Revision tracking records
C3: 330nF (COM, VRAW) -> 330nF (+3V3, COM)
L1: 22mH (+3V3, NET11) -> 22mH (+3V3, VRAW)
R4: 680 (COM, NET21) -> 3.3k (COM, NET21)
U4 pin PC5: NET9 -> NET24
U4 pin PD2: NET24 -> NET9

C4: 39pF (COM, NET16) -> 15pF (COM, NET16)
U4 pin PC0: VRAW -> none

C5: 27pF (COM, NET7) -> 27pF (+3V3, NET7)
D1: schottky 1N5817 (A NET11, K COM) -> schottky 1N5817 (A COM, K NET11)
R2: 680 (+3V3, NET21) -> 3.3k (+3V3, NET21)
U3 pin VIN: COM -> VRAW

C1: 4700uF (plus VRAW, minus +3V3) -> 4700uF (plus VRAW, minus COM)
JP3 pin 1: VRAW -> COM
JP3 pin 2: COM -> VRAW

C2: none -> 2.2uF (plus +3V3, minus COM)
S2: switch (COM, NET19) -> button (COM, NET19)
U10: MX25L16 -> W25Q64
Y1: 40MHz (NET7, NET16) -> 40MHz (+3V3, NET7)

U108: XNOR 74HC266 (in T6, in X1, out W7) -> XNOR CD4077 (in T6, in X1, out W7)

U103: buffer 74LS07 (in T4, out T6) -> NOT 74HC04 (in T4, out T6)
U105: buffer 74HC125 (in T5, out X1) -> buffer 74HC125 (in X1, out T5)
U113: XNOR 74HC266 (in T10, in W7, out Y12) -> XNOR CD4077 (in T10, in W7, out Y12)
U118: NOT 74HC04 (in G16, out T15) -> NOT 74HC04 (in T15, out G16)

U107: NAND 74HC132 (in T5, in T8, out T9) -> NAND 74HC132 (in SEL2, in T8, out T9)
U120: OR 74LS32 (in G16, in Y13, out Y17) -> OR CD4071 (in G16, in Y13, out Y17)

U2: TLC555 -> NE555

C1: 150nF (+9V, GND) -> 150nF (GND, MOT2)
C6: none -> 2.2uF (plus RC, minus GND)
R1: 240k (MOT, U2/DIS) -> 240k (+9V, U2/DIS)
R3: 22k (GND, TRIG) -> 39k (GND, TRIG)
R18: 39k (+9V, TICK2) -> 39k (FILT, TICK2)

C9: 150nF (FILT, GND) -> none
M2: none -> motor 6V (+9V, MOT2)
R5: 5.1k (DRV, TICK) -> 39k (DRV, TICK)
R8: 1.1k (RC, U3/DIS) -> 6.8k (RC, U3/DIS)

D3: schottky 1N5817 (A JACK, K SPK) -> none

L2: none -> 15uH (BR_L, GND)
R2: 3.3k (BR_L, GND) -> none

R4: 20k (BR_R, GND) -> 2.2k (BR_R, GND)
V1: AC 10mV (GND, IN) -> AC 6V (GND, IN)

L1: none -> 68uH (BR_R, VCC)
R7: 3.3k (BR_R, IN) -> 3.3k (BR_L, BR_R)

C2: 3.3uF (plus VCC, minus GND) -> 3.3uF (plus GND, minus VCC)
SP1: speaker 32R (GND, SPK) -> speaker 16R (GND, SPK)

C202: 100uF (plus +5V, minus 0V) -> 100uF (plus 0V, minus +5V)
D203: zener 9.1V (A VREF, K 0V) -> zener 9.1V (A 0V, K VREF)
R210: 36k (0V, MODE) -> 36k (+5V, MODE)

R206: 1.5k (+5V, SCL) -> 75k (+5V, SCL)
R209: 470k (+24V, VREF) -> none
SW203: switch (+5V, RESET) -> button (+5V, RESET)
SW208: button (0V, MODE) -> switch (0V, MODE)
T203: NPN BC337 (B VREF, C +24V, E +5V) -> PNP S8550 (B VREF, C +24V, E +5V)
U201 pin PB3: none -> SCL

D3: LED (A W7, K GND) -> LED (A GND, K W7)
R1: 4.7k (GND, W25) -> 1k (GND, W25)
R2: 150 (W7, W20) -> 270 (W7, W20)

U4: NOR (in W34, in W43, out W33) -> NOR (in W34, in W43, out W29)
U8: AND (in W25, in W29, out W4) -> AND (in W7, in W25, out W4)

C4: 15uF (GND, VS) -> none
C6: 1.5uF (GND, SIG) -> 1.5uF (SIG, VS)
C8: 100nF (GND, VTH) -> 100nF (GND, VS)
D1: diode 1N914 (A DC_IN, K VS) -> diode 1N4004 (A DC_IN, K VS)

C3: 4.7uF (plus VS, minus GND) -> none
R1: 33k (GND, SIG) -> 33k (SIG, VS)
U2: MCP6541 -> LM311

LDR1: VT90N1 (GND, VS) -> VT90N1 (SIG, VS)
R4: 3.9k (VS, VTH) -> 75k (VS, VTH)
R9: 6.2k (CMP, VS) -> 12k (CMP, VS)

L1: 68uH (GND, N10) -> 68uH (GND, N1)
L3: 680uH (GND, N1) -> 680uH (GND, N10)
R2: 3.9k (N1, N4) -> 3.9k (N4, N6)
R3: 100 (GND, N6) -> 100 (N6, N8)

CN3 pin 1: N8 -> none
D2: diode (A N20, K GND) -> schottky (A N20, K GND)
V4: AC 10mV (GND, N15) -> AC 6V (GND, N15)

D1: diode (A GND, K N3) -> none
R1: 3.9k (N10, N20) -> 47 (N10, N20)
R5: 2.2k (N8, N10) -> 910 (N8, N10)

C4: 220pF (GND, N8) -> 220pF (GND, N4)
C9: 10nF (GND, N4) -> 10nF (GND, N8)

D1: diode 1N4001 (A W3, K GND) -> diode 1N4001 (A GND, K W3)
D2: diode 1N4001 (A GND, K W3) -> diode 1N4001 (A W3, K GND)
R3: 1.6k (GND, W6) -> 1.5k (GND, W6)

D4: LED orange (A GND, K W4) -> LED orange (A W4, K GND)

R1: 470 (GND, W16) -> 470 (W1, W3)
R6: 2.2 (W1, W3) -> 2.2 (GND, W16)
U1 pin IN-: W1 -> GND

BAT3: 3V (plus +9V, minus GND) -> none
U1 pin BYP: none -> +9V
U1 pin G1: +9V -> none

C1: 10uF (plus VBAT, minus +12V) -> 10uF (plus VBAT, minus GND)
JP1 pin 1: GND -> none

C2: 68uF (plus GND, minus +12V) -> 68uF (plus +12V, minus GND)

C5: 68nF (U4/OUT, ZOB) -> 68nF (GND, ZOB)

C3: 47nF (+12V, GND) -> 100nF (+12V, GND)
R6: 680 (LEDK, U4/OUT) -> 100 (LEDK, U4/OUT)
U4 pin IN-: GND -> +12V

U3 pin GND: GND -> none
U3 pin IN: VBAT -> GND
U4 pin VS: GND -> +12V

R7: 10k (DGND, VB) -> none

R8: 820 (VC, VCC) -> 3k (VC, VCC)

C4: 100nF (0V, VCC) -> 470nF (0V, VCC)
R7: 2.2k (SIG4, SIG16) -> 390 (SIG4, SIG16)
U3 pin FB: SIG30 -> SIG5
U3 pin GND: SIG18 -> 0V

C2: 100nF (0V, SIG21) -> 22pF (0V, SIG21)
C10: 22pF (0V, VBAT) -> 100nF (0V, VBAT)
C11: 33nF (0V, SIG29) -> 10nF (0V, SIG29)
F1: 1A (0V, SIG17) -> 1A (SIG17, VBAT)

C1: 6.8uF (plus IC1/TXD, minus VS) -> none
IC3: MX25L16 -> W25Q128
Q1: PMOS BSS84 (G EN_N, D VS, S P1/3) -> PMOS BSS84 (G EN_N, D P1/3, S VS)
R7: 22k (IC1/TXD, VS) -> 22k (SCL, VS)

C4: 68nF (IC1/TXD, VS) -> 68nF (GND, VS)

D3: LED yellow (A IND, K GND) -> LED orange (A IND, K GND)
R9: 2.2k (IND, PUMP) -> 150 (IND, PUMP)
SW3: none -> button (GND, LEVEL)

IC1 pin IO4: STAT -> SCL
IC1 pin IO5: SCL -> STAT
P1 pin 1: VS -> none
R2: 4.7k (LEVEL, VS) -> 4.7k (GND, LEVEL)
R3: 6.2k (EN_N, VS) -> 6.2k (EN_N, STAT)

**What is being asked**
All lines with the word "minus" need to be copied from the data above.

**Response area**
C1: 4700uF (plus VRAW, minus +3V3) -> 4700uF (plus VRAW, minus COM)
C2: none -> 2.2uF (plus +3V3, minus COM)
C6: none -> 2.2uF (plus RC, minus GND)
C2: 3.3uF (plus VCC, minus GND) -> 3.3uF (plus GND, minus VCC)
C202: 100uF (plus +5V, minus 0V) -> 100uF (plus 0V, minus +5V)
C3: 4.7uF (plus VS, minus GND) -> none
BAT3: 3V (plus +9V, minus GND) -> none
C1: 10uF (plus VBAT, minus +12V) -> 10uF (plus VBAT, minus GND)
C2: 68uF (plus GND, minus +12V) -> 68uF (plus +12V, minus GND)
C1: 6.8uF (plus IC1/TXD, minus VS) -> none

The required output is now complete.